● Dataset entries:
********************
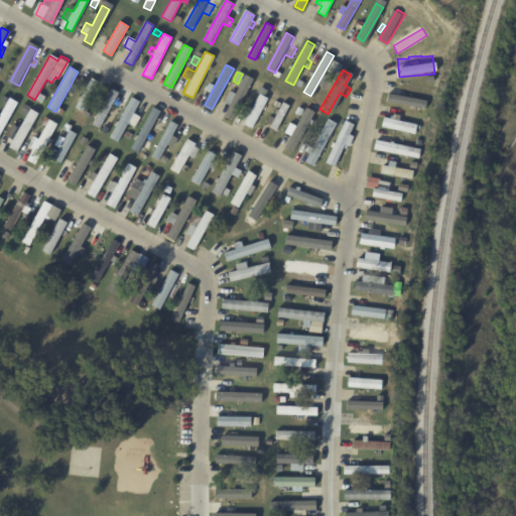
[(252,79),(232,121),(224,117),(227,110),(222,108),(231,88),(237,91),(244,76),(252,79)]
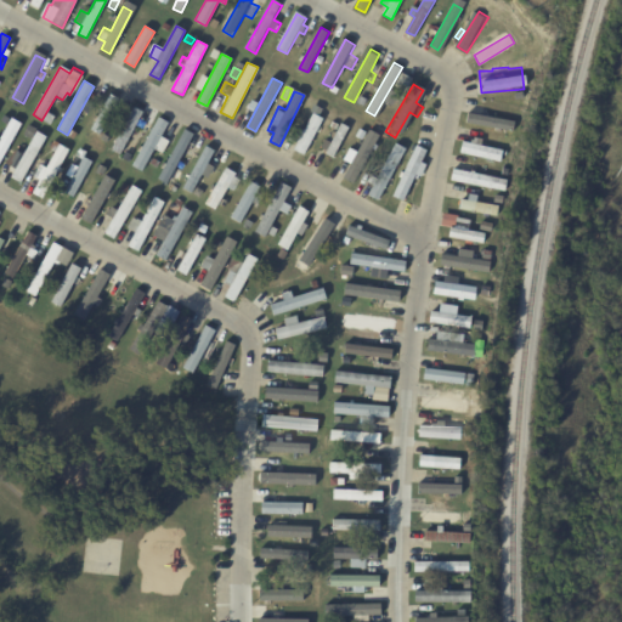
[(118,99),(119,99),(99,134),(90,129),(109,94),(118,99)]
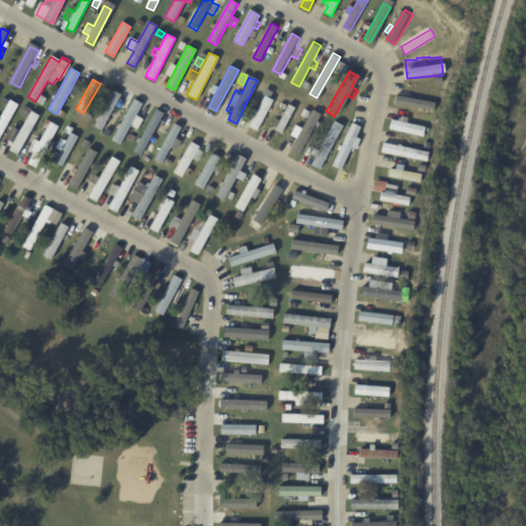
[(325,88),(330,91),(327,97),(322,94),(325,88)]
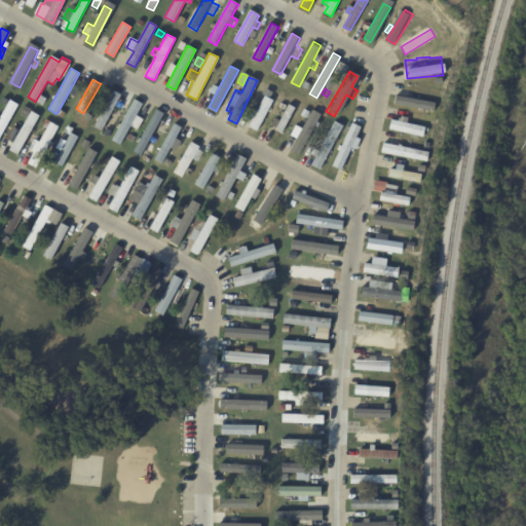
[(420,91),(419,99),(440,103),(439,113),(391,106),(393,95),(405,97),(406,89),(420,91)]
********************
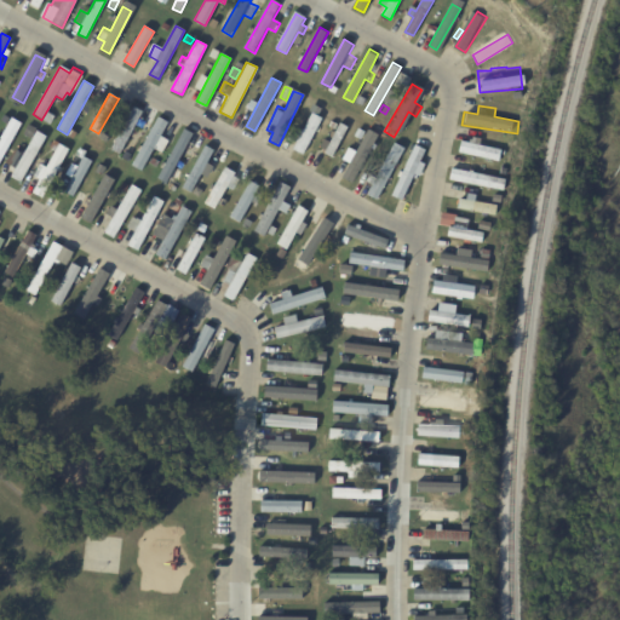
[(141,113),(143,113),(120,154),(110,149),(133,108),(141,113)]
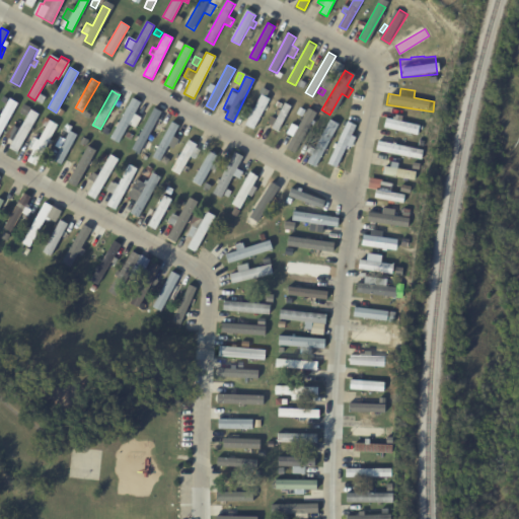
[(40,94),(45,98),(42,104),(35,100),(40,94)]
********************
● Problem to work on: Both the line containing "[(141,113),(143,113),(120,154),(110,149),(133,108),(141,113)]" and the line containing "[(40,94),(45,98),(42,104),(35,100),(40,94)]" above belong in the output, as do the lines between them. Print them exactly, without pictures.

● Solution:
[(141,113),(143,113),(120,154),(110,149),(133,108),(141,113)]
[(40,94),(45,98),(42,104),(35,100),(40,94)]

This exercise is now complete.